[Collected data entries]
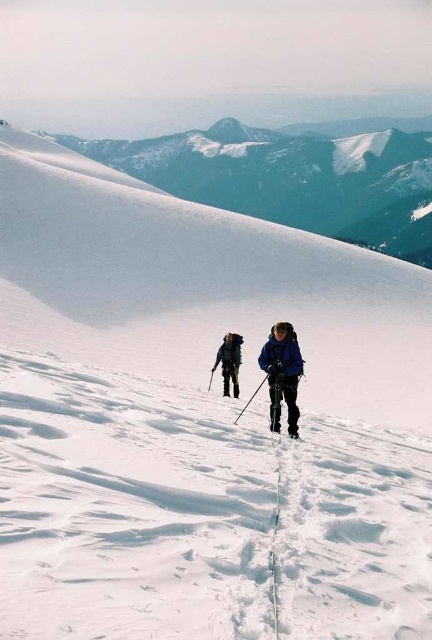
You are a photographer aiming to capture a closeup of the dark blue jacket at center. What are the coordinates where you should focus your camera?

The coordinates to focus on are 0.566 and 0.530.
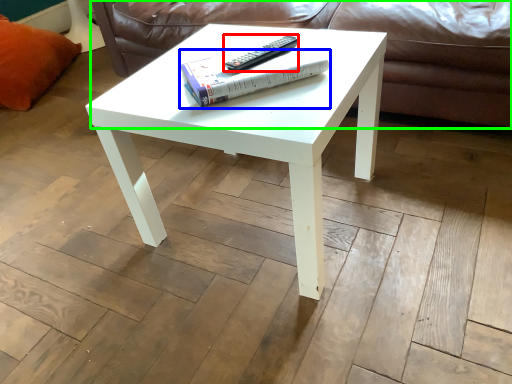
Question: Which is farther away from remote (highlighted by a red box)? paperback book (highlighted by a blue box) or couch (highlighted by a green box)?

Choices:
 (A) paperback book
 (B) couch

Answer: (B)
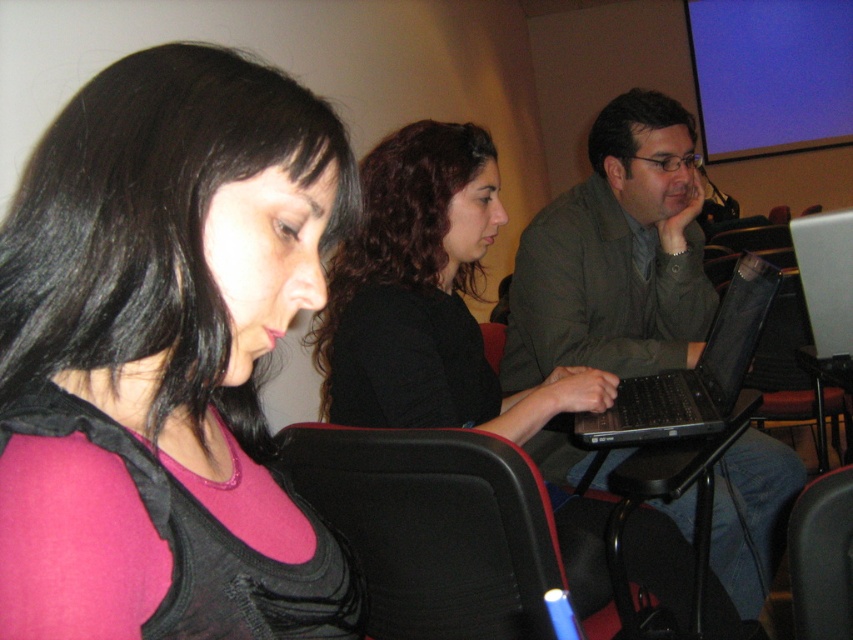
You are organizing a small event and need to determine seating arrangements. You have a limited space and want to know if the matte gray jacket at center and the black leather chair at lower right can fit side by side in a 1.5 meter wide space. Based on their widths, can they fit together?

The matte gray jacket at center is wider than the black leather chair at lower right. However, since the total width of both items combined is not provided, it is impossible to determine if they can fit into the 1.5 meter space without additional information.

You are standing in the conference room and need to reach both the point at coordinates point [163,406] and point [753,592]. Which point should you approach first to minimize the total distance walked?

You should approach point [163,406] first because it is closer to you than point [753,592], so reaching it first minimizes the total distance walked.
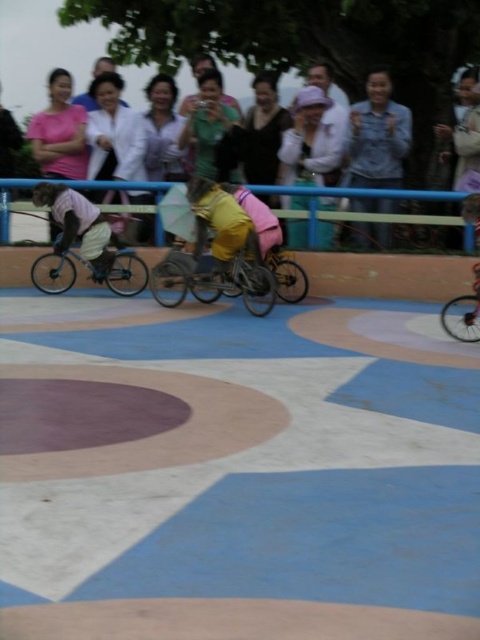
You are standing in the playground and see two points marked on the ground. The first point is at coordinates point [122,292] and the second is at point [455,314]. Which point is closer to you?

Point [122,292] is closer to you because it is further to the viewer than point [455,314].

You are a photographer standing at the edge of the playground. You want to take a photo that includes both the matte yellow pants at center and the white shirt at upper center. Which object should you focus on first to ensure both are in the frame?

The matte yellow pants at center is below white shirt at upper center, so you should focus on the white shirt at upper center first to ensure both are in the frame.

Required work ▸ Copy every one of the records above word for word, leaving out the pictures.

Exercise output ▸
You are a photographer aiming to capture a closeup of the dark blue jacket at center. What are the coordinates where you should focus your camera?

The coordinates to focus on are 0.566 and 0.530.
Question: Which is farther away from remote (highlighted by a red box)? paperback book (highlighted by a blue box) or couch (highlighted by a green box)?

Choices:
 (A) paperback book
 (B) couch

Answer: (B)
You are organizing a small event and need to determine seating arrangements. You have a limited space and want to know if the matte gray jacket at center and the black leather chair at lower right can fit side by side in a 1.5 meter wide space. Based on their widths, can they fit together?

The matte gray jacket at center is wider than the black leather chair at lower right. However, since the total width of both items combined is not provided, it is impossible to determine if they can fit into the 1.5 meter space without additional information.

You are standing in the conference room and need to reach both the point at coordinates point [163,406] and point [753,592]. Which point should you approach first to minimize the total distance walked?

You should approach point [163,406] first because it is closer to you than point [753,592], so reaching it first minimizes the total distance walked.
You are standing in the playground and see two points marked on the ground. The first point is at coordinates point [122,292] and the second is at point [455,314]. Which point is closer to you?

Point [122,292] is closer to you because it is further to the viewer than point [455,314].

You are a photographer standing at the edge of the playground. You want to take a photo that includes both the matte yellow pants at center and the white shirt at upper center. Which object should you focus on first to ensure both are in the frame?

The matte yellow pants at center is below white shirt at upper center, so you should focus on the white shirt at upper center first to ensure both are in the frame.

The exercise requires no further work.